(Beginning of THE INPUT)

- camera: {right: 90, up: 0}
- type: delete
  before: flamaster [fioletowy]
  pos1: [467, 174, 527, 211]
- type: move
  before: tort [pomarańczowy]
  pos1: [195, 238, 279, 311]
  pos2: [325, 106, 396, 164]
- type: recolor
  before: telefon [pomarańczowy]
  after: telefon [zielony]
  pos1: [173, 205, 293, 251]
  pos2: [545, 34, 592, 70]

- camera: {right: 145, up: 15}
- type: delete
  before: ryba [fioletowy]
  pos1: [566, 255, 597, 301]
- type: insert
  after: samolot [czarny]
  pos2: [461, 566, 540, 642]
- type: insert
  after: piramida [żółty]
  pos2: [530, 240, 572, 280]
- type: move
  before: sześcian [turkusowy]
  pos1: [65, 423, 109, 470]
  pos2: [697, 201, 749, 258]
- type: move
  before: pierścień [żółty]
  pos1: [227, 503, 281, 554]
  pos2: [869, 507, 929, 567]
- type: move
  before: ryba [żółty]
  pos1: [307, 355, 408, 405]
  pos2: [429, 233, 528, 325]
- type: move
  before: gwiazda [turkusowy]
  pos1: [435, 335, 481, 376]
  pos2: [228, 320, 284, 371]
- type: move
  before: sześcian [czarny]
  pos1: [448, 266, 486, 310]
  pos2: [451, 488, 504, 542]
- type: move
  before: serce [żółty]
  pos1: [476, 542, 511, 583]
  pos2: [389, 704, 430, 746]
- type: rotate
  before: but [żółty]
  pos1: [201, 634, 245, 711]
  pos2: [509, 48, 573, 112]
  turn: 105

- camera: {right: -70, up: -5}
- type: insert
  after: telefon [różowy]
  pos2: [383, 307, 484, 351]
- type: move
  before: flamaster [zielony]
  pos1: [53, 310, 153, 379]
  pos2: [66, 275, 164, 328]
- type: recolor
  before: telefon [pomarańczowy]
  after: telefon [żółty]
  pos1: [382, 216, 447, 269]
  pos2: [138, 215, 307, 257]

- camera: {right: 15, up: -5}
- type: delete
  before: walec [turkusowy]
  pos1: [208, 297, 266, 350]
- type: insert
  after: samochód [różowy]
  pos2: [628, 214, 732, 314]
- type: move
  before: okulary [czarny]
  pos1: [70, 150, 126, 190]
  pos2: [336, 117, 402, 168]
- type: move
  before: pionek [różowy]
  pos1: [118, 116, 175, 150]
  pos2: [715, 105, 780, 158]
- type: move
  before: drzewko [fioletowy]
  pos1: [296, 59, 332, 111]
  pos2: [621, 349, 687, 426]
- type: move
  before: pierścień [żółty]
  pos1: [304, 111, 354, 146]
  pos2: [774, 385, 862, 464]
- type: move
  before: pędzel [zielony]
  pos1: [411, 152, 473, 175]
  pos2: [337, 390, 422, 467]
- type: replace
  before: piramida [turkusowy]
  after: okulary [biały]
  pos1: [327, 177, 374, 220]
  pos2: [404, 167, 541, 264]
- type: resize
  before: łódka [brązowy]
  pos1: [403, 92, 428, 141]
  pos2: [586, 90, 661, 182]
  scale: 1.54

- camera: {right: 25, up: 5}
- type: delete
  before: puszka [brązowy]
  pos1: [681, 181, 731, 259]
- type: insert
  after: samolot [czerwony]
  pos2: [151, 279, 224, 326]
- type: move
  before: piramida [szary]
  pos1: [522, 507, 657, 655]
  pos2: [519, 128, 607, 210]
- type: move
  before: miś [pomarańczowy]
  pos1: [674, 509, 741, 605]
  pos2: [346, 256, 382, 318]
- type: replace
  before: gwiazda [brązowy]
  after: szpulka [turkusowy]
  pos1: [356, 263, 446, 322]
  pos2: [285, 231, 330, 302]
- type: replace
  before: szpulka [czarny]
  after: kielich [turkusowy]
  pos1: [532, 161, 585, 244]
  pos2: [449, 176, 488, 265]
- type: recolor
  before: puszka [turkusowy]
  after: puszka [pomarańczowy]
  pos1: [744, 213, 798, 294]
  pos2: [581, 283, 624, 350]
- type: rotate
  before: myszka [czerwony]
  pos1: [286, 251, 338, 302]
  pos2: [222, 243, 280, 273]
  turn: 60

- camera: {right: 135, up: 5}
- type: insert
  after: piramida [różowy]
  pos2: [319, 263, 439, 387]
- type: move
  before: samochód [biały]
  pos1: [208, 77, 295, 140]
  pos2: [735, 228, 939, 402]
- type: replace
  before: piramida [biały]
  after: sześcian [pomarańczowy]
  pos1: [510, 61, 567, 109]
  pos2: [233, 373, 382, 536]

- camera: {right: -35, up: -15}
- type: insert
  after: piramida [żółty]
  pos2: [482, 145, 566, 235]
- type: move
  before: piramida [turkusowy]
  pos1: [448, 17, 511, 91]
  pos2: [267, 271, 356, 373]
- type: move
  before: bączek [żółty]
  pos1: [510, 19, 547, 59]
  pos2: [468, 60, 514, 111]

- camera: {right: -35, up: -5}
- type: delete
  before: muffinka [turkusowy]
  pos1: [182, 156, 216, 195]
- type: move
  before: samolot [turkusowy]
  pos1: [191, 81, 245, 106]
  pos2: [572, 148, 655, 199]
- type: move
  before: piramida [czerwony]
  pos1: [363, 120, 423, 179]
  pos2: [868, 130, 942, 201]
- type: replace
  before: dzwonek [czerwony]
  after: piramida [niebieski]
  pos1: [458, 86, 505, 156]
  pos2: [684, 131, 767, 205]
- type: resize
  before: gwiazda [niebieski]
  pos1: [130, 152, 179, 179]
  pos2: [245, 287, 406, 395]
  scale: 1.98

(End of THE INPUT)

GOAL OF THE EXERCISE
A full, exact repeat of the entries above is required.

EXPECTED ANSWER
- camera: {right: 90, up: 0}
- type: delete
  before: flamaster [fioletowy]
  pos1: [467, 174, 527, 211]
- type: move
  before: tort [pomarańczowy]
  pos1: [195, 238, 279, 311]
  pos2: [325, 106, 396, 164]
- type: recolor
  before: telefon [pomarańczowy]
  after: telefon [zielony]
  pos1: [173, 205, 293, 251]
  pos2: [545, 34, 592, 70]

- camera: {right: 145, up: 15}
- type: delete
  before: ryba [fioletowy]
  pos1: [566, 255, 597, 301]
- type: insert
  after: samolot [czarny]
  pos2: [461, 566, 540, 642]
- type: insert
  after: piramida [żółty]
  pos2: [530, 240, 572, 280]
- type: move
  before: sześcian [turkusowy]
  pos1: [65, 423, 109, 470]
  pos2: [697, 201, 749, 258]
- type: move
  before: pierścień [żółty]
  pos1: [227, 503, 281, 554]
  pos2: [869, 507, 929, 567]
- type: move
  before: ryba [żółty]
  pos1: [307, 355, 408, 405]
  pos2: [429, 233, 528, 325]
- type: move
  before: gwiazda [turkusowy]
  pos1: [435, 335, 481, 376]
  pos2: [228, 320, 284, 371]
- type: move
  before: sześcian [czarny]
  pos1: [448, 266, 486, 310]
  pos2: [451, 488, 504, 542]
- type: move
  before: serce [żółty]
  pos1: [476, 542, 511, 583]
  pos2: [389, 704, 430, 746]
- type: rotate
  before: but [żółty]
  pos1: [201, 634, 245, 711]
  pos2: [509, 48, 573, 112]
  turn: 105

- camera: {right: -70, up: -5}
- type: insert
  after: telefon [różowy]
  pos2: [383, 307, 484, 351]
- type: move
  before: flamaster [zielony]
  pos1: [53, 310, 153, 379]
  pos2: [66, 275, 164, 328]
- type: recolor
  before: telefon [pomarańczowy]
  after: telefon [żółty]
  pos1: [382, 216, 447, 269]
  pos2: [138, 215, 307, 257]

- camera: {right: 15, up: -5}
- type: delete
  before: walec [turkusowy]
  pos1: [208, 297, 266, 350]
- type: insert
  after: samochód [różowy]
  pos2: [628, 214, 732, 314]
- type: move
  before: okulary [czarny]
  pos1: [70, 150, 126, 190]
  pos2: [336, 117, 402, 168]
- type: move
  before: pionek [różowy]
  pos1: [118, 116, 175, 150]
  pos2: [715, 105, 780, 158]
- type: move
  before: drzewko [fioletowy]
  pos1: [296, 59, 332, 111]
  pos2: [621, 349, 687, 426]
- type: move
  before: pierścień [żółty]
  pos1: [304, 111, 354, 146]
  pos2: [774, 385, 862, 464]
- type: move
  before: pędzel [zielony]
  pos1: [411, 152, 473, 175]
  pos2: [337, 390, 422, 467]
- type: replace
  before: piramida [turkusowy]
  after: okulary [biały]
  pos1: [327, 177, 374, 220]
  pos2: [404, 167, 541, 264]
- type: resize
  before: łódka [brązowy]
  pos1: [403, 92, 428, 141]
  pos2: [586, 90, 661, 182]
  scale: 1.54

- camera: {right: 25, up: 5}
- type: delete
  before: puszka [brązowy]
  pos1: [681, 181, 731, 259]
- type: insert
  after: samolot [czerwony]
  pos2: [151, 279, 224, 326]
- type: move
  before: piramida [szary]
  pos1: [522, 507, 657, 655]
  pos2: [519, 128, 607, 210]
- type: move
  before: miś [pomarańczowy]
  pos1: [674, 509, 741, 605]
  pos2: [346, 256, 382, 318]
- type: replace
  before: gwiazda [brązowy]
  after: szpulka [turkusowy]
  pos1: [356, 263, 446, 322]
  pos2: [285, 231, 330, 302]
- type: replace
  before: szpulka [czarny]
  after: kielich [turkusowy]
  pos1: [532, 161, 585, 244]
  pos2: [449, 176, 488, 265]
- type: recolor
  before: puszka [turkusowy]
  after: puszka [pomarańczowy]
  pos1: [744, 213, 798, 294]
  pos2: [581, 283, 624, 350]
- type: rotate
  before: myszka [czerwony]
  pos1: [286, 251, 338, 302]
  pos2: [222, 243, 280, 273]
  turn: 60

- camera: {right: 135, up: 5}
- type: insert
  after: piramida [różowy]
  pos2: [319, 263, 439, 387]
- type: move
  before: samochód [biały]
  pos1: [208, 77, 295, 140]
  pos2: [735, 228, 939, 402]
- type: replace
  before: piramida [biały]
  after: sześcian [pomarańczowy]
  pos1: [510, 61, 567, 109]
  pos2: [233, 373, 382, 536]

- camera: {right: -35, up: -15}
- type: insert
  after: piramida [żółty]
  pos2: [482, 145, 566, 235]
- type: move
  before: piramida [turkusowy]
  pos1: [448, 17, 511, 91]
  pos2: [267, 271, 356, 373]
- type: move
  before: bączek [żółty]
  pos1: [510, 19, 547, 59]
  pos2: [468, 60, 514, 111]

- camera: {right: -35, up: -5}
- type: delete
  before: muffinka [turkusowy]
  pos1: [182, 156, 216, 195]
- type: move
  before: samolot [turkusowy]
  pos1: [191, 81, 245, 106]
  pos2: [572, 148, 655, 199]
- type: move
  before: piramida [czerwony]
  pos1: [363, 120, 423, 179]
  pos2: [868, 130, 942, 201]
- type: replace
  before: dzwonek [czerwony]
  after: piramida [niebieski]
  pos1: [458, 86, 505, 156]
  pos2: [684, 131, 767, 205]
- type: resize
  before: gwiazda [niebieski]
  pos1: [130, 152, 179, 179]
  pos2: [245, 287, 406, 395]
  scale: 1.98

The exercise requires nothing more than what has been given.